- _What the task asks_:
Write out every one of the items below word for word, leaving the pictures out of your copy.

- _Entries shown_:
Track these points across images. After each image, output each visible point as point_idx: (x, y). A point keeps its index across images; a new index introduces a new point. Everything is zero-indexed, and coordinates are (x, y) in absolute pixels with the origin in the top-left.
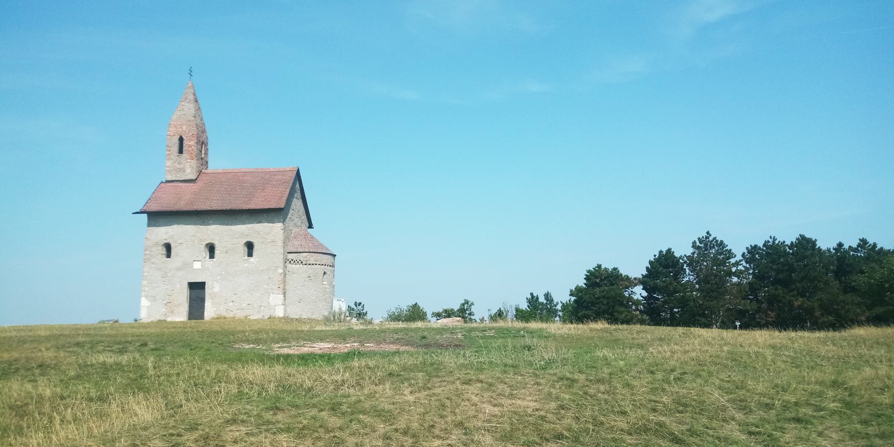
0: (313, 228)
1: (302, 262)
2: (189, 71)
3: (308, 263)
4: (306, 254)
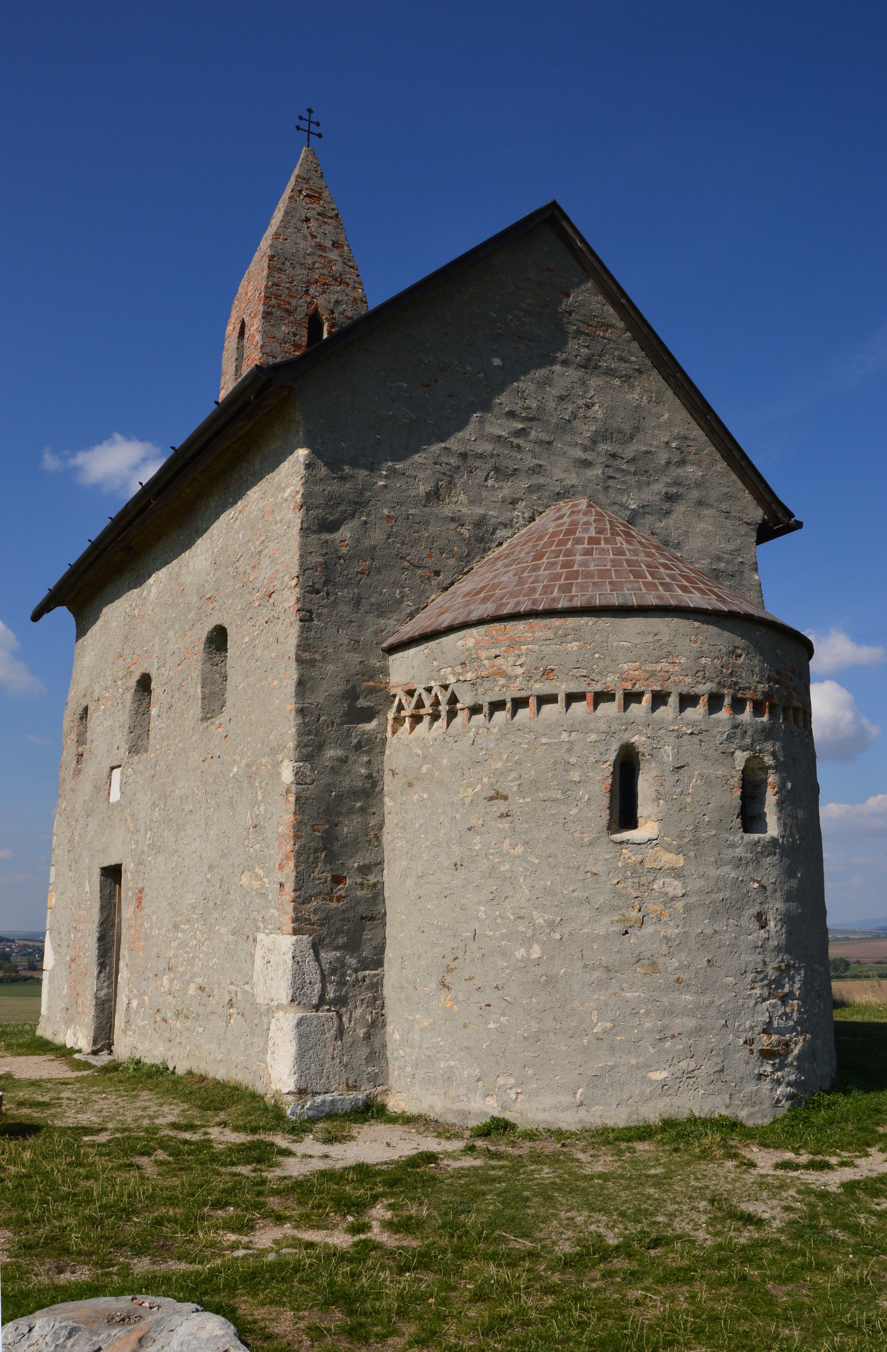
0: (799, 525)
1: (453, 700)
2: (304, 125)
3: (485, 701)
4: (469, 639)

- _Task solution_:
Track these points across images. After each image, output each visible point as point_idx: (x, y). A point keeps its index across images; a new index introduces a new point. Everything is zero-indexed, and coordinates are (x, y) in absolute pixels with the origin in the top-left.
0: (313, 228)
1: (302, 262)
2: (189, 71)
3: (308, 263)
4: (306, 254)
0: (799, 525)
1: (453, 700)
2: (304, 125)
3: (485, 701)
4: (469, 639)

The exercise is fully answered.